(Beginning of Information given)

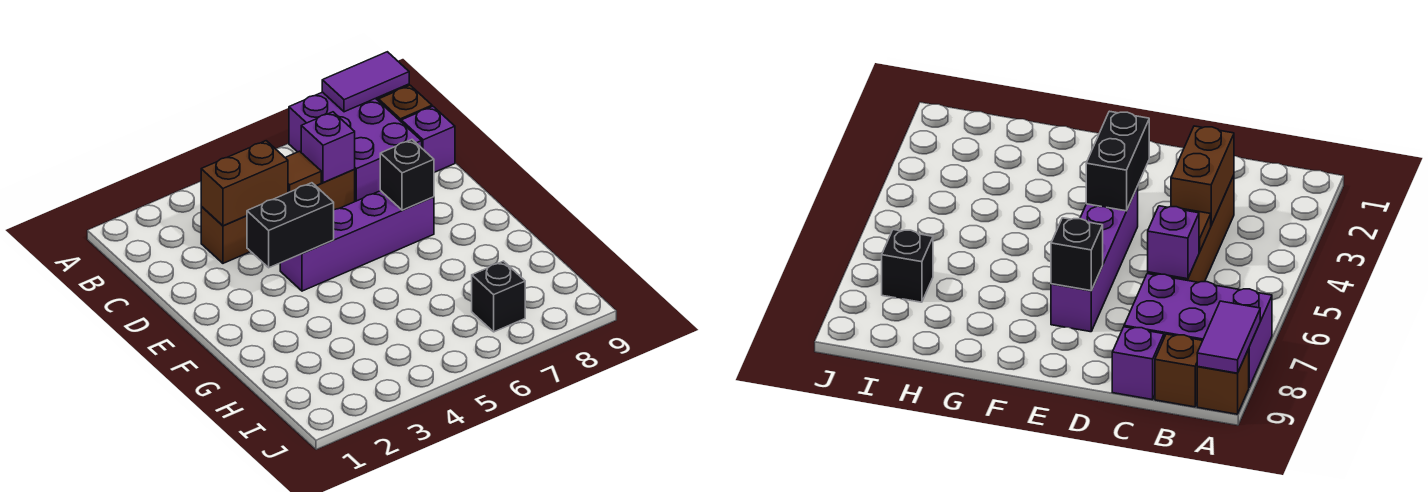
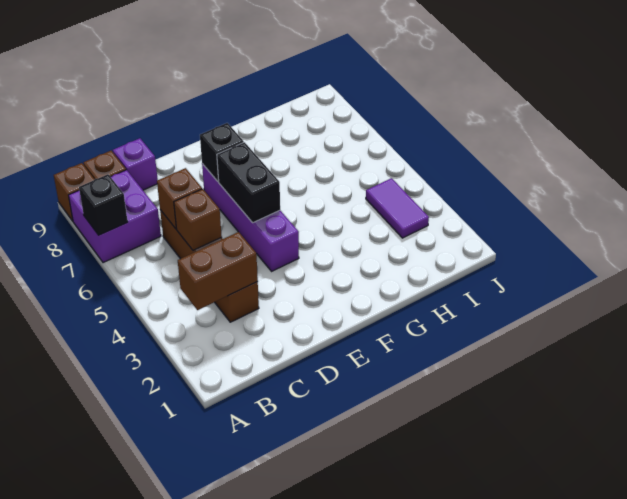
purple brick A7:C8 level 1 -> purple brick A7:B8 level 1
purple tile A8:A9 level 2 -> purple tile I3:I4 level 1
brown brick C3:C4 level 2 -> brown brick B3:C3 level 2
brown tile C5 level 2 -> brown brick C5 level 2
purple brick C6 level 2 -> brown brick C6 level 2
black brick E3:E4 level 2 -> black brick E5:E6 level 2
black brick I7 level 1 -> black brick A7 level 2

(End of Information given)

Exercise instructions:
Lines holding the string "purple": find them in the listing above and copy each one.

Answer below:
purple brick A7:C8 level 1 -> purple brick A7:B8 level 1
purple tile A8:A9 level 2 -> purple tile I3:I4 level 1
purple brick C6 level 2 -> brown brick C6 level 2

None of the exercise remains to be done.